===== Data to use =====

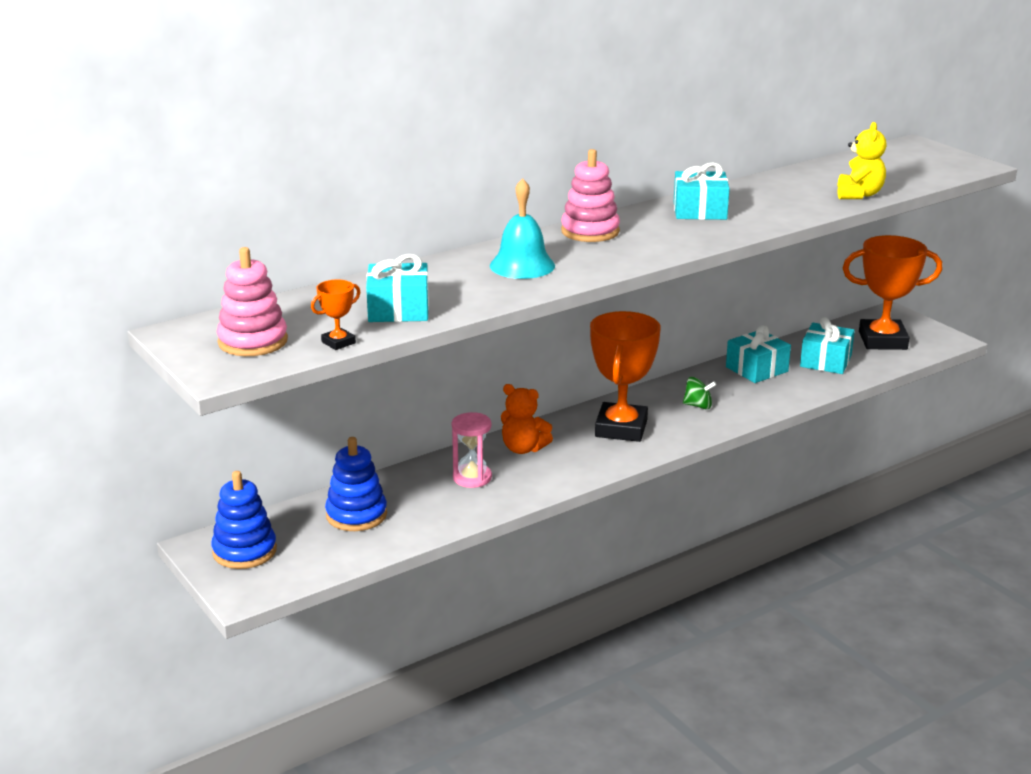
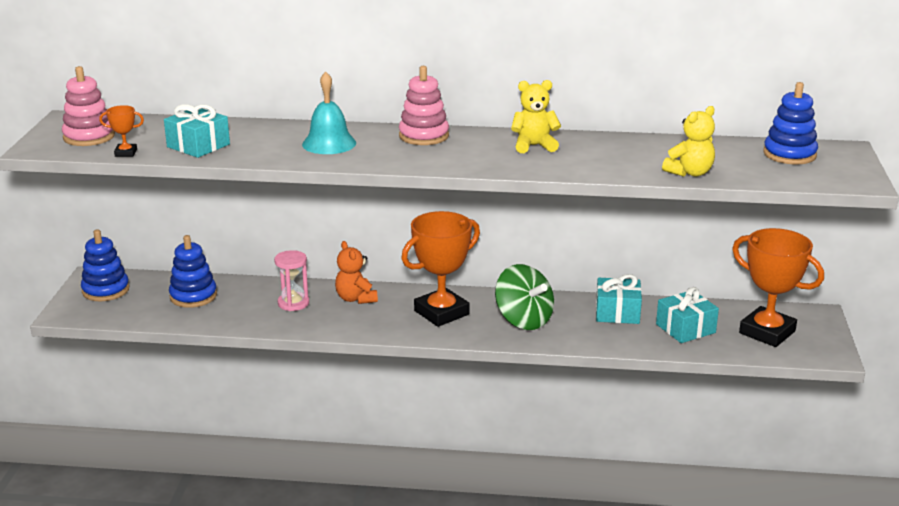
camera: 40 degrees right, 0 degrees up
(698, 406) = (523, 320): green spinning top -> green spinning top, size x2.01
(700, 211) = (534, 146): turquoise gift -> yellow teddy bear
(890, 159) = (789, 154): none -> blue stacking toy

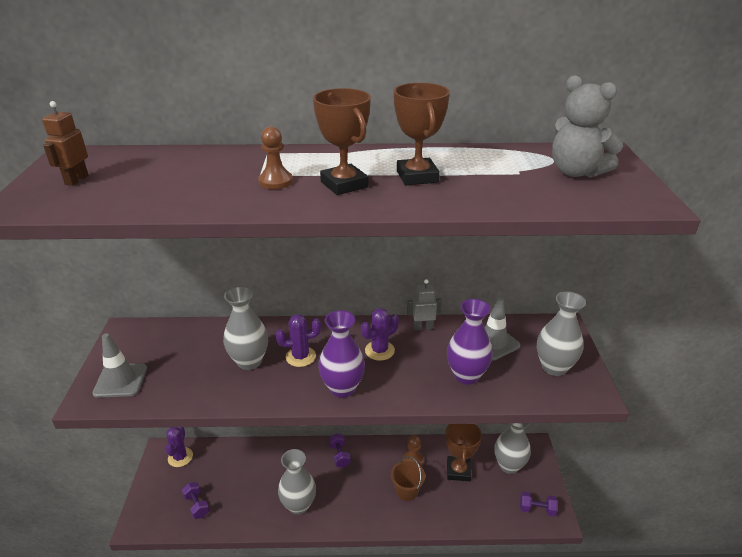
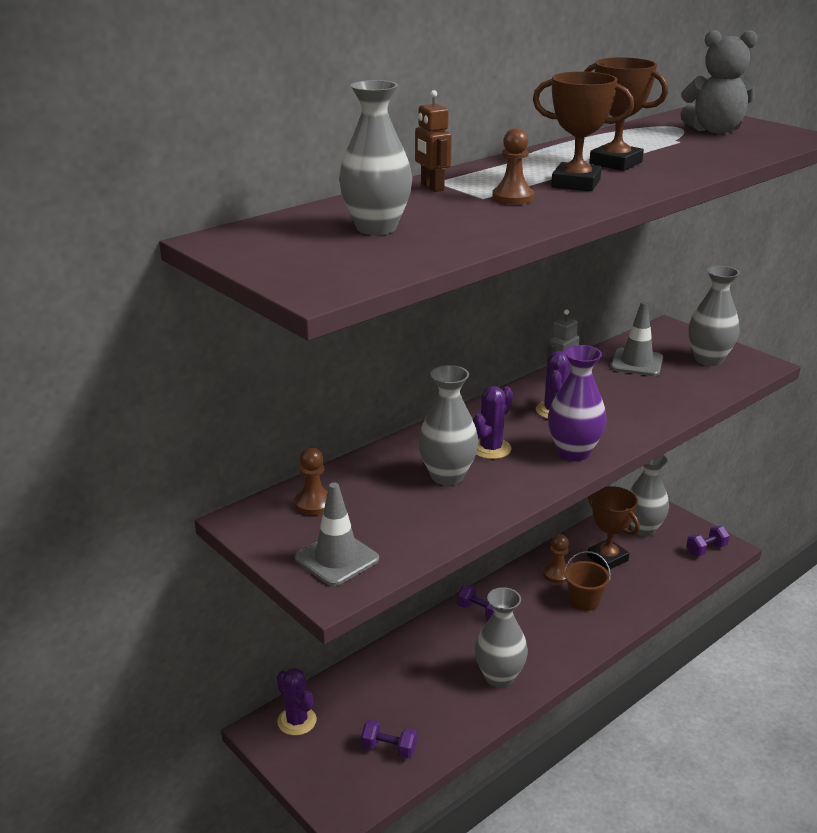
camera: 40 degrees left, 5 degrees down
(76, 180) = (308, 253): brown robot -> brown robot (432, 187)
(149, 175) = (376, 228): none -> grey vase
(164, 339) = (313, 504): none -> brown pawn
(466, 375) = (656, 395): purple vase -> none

=====
===== Data to use =====

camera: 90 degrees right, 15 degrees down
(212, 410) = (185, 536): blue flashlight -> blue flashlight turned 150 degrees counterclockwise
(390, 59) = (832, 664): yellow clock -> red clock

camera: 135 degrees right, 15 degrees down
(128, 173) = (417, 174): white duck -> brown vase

=====
===== Data to use =====

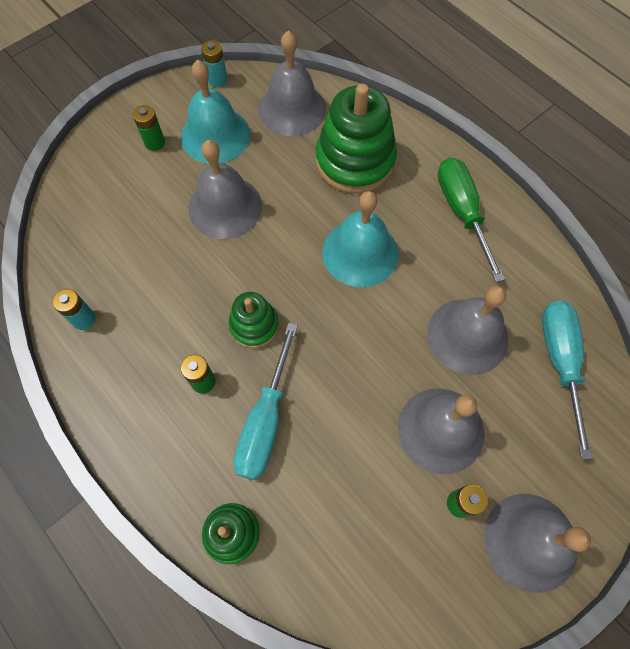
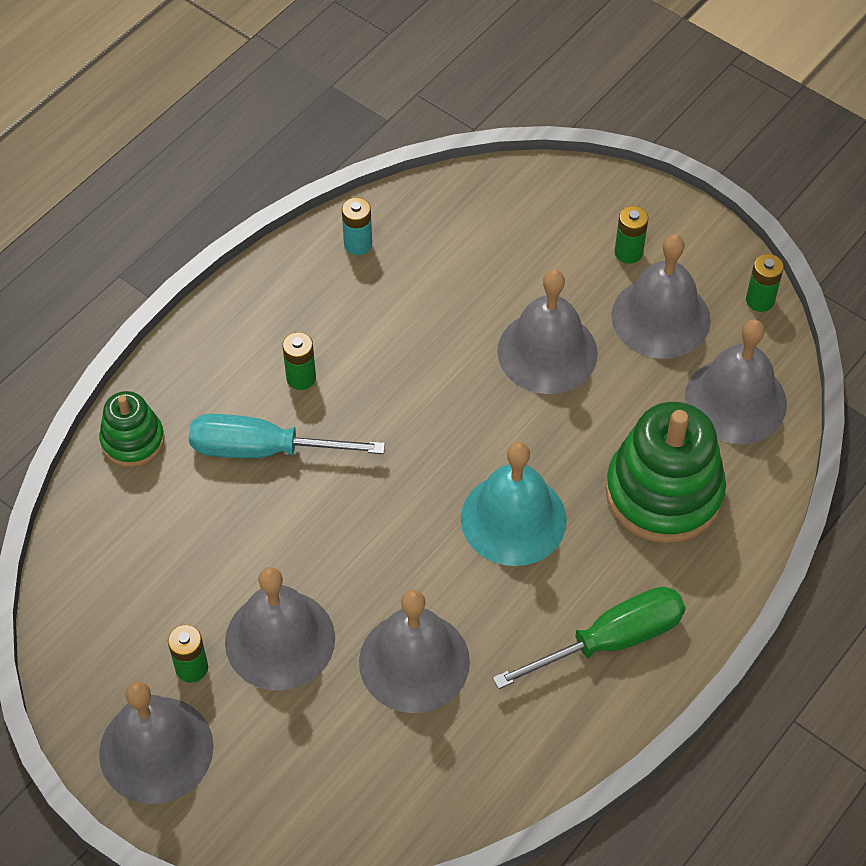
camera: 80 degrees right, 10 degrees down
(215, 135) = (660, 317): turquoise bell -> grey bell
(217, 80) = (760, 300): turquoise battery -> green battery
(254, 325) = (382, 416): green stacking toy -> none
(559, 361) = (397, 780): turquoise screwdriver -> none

=====

**Task directions**
An exact copy of the lines above between the line holding "(217, 80) = (760, 300): turquoise" and the line holding "(559, 361) = (397, 780): turquoise", inclusive, is the whole answer.

**Task solution**
(217, 80) = (760, 300): turquoise battery -> green battery
(254, 325) = (382, 416): green stacking toy -> none
(559, 361) = (397, 780): turquoise screwdriver -> none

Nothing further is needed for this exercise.